◆ AIM OF THE EXERCISE: The reply is to be the lines from the one with "orange brick E8:F9" through the last line of the records below, each retyped exactly, with pictures left out.

(DATA TO EXAMINE Opens)

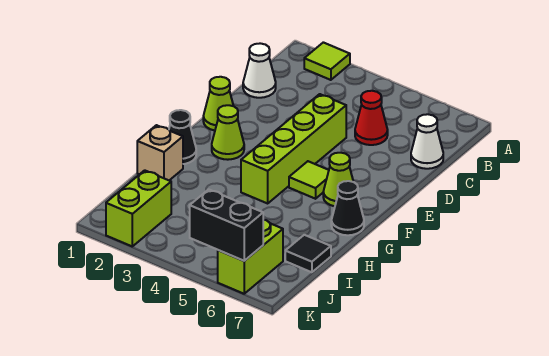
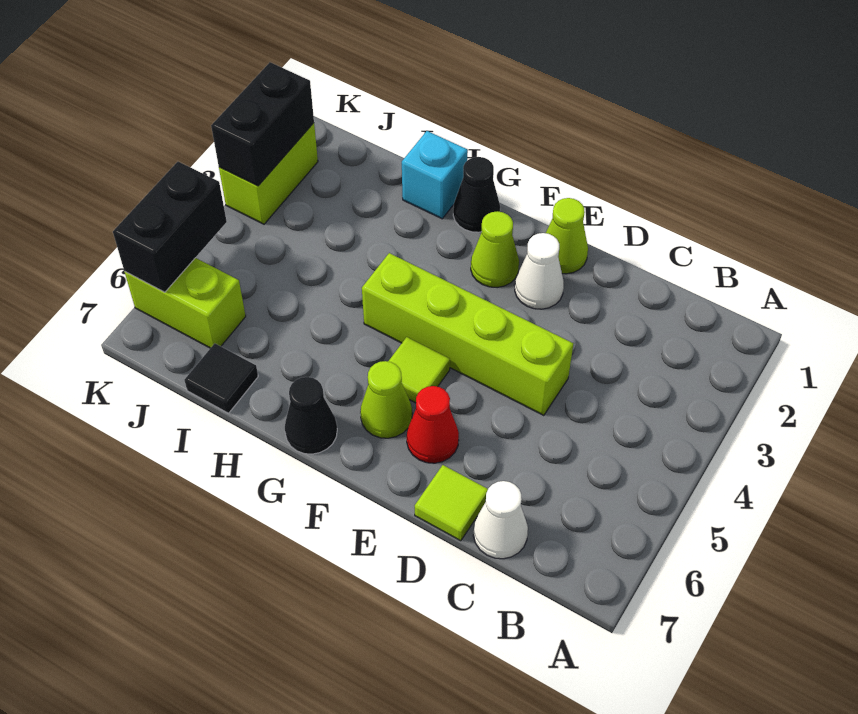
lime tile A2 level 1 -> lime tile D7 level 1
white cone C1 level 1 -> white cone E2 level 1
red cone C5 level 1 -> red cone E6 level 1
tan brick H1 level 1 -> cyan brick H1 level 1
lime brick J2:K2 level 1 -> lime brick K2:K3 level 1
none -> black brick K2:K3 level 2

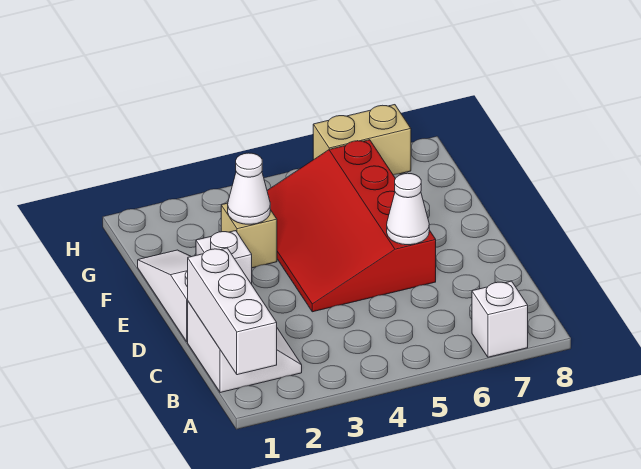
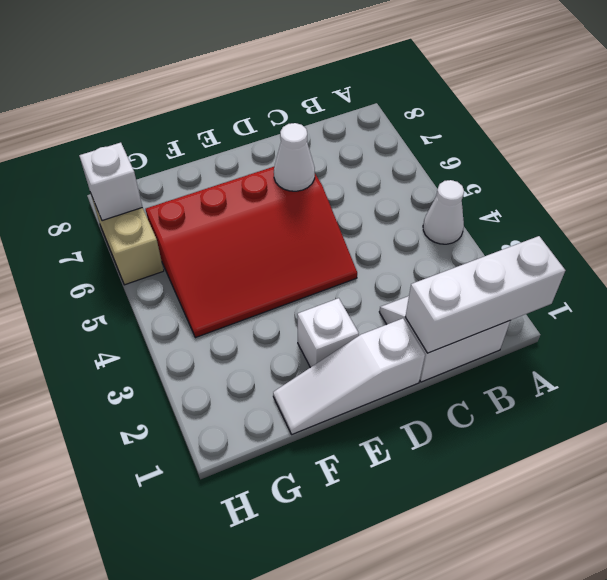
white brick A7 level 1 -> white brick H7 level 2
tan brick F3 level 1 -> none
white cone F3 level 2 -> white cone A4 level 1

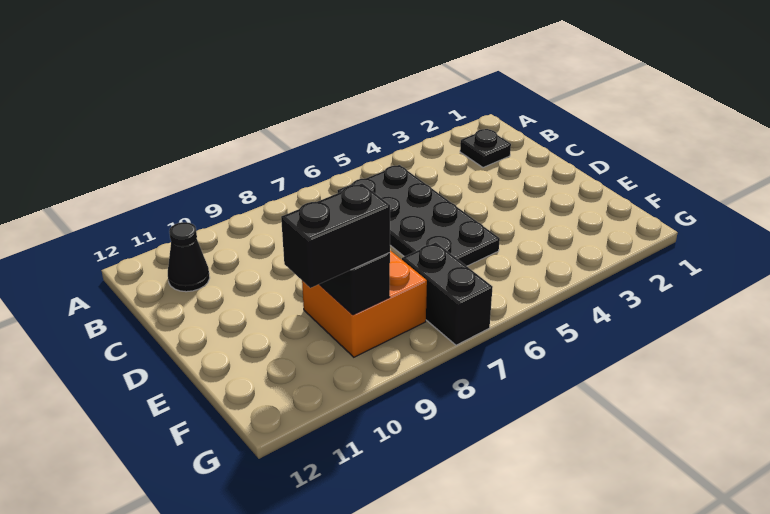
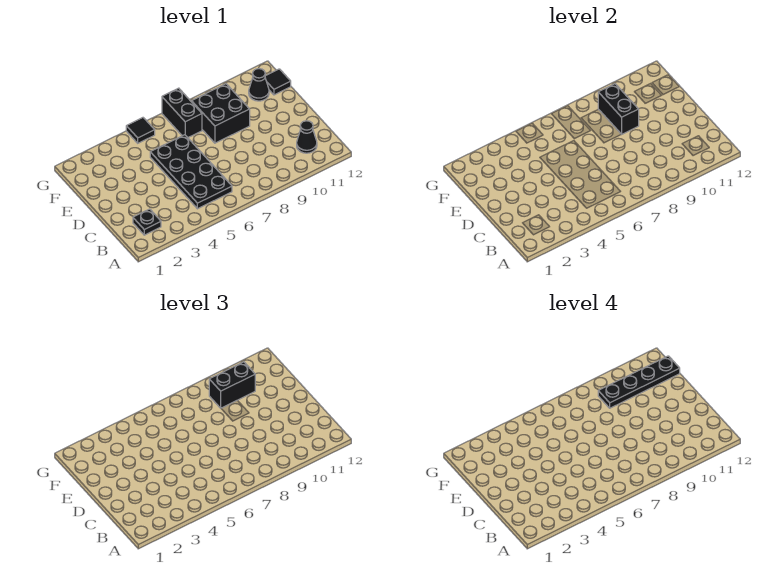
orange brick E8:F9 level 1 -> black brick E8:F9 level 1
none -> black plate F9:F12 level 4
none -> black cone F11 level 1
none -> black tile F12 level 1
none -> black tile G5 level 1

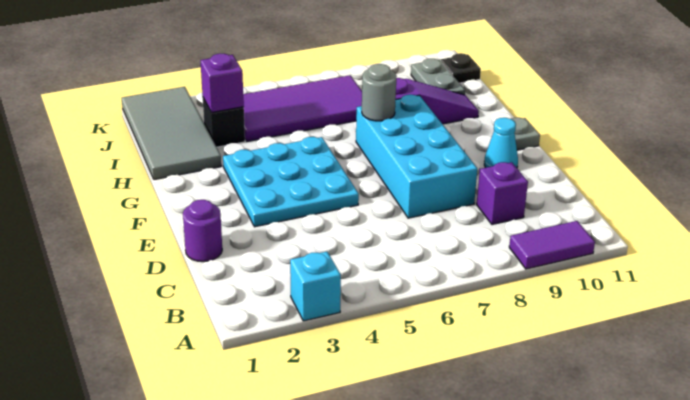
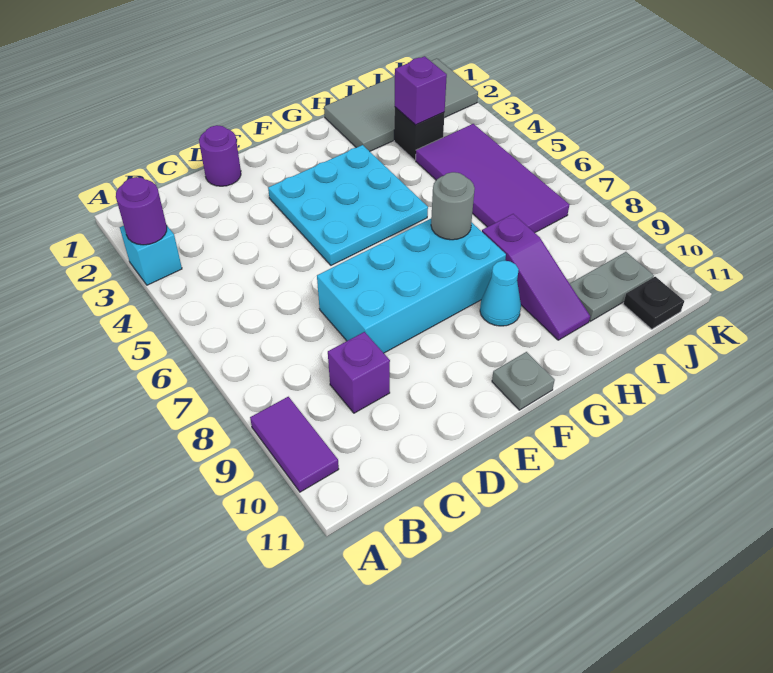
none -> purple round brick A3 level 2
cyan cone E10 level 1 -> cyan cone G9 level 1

(DATA TO EXAMINE Closes)

◆ REPLY TO THE TASK:
orange brick E8:F9 level 1 -> black brick E8:F9 level 1
none -> black plate F9:F12 level 4
none -> black cone F11 level 1
none -> black tile F12 level 1
none -> black tile G5 level 1

none -> purple round brick A3 level 2
cyan cone E10 level 1 -> cyan cone G9 level 1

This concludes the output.